EXERCISE INSTRUCTIONS
Would you please copy out each entry exactly?

Coordinate-based change listings

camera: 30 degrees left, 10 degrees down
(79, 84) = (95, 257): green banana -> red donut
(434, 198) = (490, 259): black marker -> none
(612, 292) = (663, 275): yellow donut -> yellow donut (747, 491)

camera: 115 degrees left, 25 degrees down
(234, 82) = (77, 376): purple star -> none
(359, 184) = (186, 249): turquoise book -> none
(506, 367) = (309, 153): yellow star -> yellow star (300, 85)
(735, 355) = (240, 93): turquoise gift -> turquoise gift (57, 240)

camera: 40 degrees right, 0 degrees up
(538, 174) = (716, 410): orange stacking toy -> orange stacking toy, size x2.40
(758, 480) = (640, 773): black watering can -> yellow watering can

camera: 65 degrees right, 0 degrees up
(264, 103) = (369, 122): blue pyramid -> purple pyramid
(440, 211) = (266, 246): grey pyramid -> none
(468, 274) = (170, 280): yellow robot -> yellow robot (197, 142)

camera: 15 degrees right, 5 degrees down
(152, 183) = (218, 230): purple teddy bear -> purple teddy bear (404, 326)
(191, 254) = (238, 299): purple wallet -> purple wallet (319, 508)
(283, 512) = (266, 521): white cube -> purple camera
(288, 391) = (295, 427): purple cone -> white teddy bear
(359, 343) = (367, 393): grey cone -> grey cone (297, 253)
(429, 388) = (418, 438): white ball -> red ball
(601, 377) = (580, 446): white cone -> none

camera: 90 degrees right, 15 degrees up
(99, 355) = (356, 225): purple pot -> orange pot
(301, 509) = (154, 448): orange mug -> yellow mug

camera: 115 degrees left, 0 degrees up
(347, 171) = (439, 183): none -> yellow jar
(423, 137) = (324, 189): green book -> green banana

SOLVED PROBLEM
camera: 30 degrees left, 10 degrees down
(79, 84) = (95, 257): green banana -> red donut
(434, 198) = (490, 259): black marker -> none
(612, 292) = (663, 275): yellow donut -> yellow donut (747, 491)

camera: 115 degrees left, 25 degrees down
(234, 82) = (77, 376): purple star -> none
(359, 184) = (186, 249): turquoise book -> none
(506, 367) = (309, 153): yellow star -> yellow star (300, 85)
(735, 355) = (240, 93): turquoise gift -> turquoise gift (57, 240)

camera: 40 degrees right, 0 degrees up
(538, 174) = (716, 410): orange stacking toy -> orange stacking toy, size x2.40
(758, 480) = (640, 773): black watering can -> yellow watering can

camera: 65 degrees right, 0 degrees up
(264, 103) = (369, 122): blue pyramid -> purple pyramid
(440, 211) = (266, 246): grey pyramid -> none
(468, 274) = (170, 280): yellow robot -> yellow robot (197, 142)

camera: 15 degrees right, 5 degrees down
(152, 183) = (218, 230): purple teddy bear -> purple teddy bear (404, 326)
(191, 254) = (238, 299): purple wallet -> purple wallet (319, 508)
(283, 512) = (266, 521): white cube -> purple camera
(288, 391) = (295, 427): purple cone -> white teddy bear
(359, 343) = (367, 393): grey cone -> grey cone (297, 253)
(429, 388) = (418, 438): white ball -> red ball
(601, 377) = (580, 446): white cone -> none

camera: 90 degrees right, 15 degrees up
(99, 355) = (356, 225): purple pot -> orange pot
(301, 509) = (154, 448): orange mug -> yellow mug

camera: 115 degrees left, 0 degrees up
(347, 171) = (439, 183): none -> yellow jar
(423, 137) = (324, 189): green book -> green banana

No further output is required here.